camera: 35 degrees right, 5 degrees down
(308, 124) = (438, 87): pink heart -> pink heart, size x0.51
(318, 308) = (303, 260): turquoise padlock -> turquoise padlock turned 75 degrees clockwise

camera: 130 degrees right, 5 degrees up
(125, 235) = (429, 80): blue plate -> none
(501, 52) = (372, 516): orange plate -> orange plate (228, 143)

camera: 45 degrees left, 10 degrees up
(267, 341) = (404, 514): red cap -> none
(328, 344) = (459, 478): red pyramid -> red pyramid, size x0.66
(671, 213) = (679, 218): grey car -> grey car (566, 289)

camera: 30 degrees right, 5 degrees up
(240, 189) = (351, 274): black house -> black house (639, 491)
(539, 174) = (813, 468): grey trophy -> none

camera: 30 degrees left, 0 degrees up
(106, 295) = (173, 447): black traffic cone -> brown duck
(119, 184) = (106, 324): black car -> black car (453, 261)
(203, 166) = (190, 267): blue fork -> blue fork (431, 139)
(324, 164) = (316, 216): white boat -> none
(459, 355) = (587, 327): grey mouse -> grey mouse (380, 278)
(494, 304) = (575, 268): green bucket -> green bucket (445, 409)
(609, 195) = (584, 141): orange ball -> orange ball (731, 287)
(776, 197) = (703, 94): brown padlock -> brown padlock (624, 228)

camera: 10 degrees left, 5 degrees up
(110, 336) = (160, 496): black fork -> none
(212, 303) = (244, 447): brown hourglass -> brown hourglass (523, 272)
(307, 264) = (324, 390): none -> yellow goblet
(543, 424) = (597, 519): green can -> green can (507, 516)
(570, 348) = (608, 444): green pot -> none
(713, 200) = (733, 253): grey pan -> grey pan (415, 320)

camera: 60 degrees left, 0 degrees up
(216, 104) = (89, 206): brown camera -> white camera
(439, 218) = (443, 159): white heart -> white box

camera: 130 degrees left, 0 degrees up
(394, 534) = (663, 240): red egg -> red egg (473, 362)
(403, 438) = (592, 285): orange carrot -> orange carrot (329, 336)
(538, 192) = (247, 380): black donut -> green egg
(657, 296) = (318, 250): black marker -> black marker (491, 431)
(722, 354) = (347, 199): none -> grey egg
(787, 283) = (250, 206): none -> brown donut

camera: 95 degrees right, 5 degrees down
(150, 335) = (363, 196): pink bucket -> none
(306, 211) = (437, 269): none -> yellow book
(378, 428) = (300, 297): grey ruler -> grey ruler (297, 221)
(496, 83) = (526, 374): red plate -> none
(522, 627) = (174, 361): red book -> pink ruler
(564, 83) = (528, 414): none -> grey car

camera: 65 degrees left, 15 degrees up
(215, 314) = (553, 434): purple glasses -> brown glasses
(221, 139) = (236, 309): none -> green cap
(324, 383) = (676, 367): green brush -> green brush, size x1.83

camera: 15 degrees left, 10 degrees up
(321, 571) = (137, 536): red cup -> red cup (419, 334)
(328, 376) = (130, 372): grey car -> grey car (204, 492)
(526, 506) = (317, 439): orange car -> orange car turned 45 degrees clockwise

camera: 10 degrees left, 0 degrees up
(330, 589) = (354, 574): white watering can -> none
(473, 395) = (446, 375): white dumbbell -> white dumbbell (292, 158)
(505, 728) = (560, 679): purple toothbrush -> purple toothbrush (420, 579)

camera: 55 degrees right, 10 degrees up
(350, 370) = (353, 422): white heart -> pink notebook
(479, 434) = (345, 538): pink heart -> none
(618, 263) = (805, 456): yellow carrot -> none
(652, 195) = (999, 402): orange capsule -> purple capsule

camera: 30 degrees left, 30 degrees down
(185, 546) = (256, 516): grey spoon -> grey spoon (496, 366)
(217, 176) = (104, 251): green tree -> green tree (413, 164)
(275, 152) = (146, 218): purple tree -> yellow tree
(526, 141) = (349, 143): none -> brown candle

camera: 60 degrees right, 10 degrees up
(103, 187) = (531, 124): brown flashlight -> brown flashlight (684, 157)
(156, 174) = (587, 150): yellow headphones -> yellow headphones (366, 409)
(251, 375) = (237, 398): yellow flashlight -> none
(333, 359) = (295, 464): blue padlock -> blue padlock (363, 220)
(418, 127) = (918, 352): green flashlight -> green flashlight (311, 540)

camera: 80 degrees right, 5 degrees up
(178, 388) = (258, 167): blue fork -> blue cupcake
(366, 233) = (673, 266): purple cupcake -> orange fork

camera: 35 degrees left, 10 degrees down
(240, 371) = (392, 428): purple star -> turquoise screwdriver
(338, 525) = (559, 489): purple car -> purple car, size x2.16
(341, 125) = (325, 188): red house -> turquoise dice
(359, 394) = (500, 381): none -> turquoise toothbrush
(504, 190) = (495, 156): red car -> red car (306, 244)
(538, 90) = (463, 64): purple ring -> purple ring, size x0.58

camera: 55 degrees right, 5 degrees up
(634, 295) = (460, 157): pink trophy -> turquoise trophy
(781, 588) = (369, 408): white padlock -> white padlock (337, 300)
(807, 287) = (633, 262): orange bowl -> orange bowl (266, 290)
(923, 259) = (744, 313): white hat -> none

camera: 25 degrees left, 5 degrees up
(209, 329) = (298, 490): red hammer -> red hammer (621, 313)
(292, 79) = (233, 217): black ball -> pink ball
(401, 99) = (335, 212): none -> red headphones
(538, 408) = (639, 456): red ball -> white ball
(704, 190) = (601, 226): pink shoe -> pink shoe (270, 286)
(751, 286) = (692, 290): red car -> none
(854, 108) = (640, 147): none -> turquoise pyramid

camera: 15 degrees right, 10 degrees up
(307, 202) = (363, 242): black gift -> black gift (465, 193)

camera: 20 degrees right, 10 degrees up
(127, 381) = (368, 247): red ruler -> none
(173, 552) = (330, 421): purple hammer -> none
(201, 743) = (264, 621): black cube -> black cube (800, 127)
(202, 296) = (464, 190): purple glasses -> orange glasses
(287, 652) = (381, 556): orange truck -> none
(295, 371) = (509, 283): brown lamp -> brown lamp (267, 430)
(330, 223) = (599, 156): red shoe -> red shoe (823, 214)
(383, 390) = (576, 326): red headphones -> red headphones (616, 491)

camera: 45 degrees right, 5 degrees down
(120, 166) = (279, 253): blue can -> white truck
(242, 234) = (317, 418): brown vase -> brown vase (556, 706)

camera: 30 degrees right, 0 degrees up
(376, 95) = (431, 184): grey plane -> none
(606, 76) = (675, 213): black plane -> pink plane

WORK REQUIRED:
Output only an exact transcription of the lines above from the one with "(704, 190) = (601, 226): pink" up to and including the one with "(287, 652) = (381, 556): orange truck -> none".

WORKED SOLUTION:
(704, 190) = (601, 226): pink shoe -> pink shoe (270, 286)
(751, 286) = (692, 290): red car -> none
(854, 108) = (640, 147): none -> turquoise pyramid

camera: 15 degrees right, 10 degrees up
(307, 202) = (363, 242): black gift -> black gift (465, 193)

camera: 20 degrees right, 10 degrees up
(127, 381) = (368, 247): red ruler -> none
(173, 552) = (330, 421): purple hammer -> none
(201, 743) = (264, 621): black cube -> black cube (800, 127)
(202, 296) = (464, 190): purple glasses -> orange glasses
(287, 652) = (381, 556): orange truck -> none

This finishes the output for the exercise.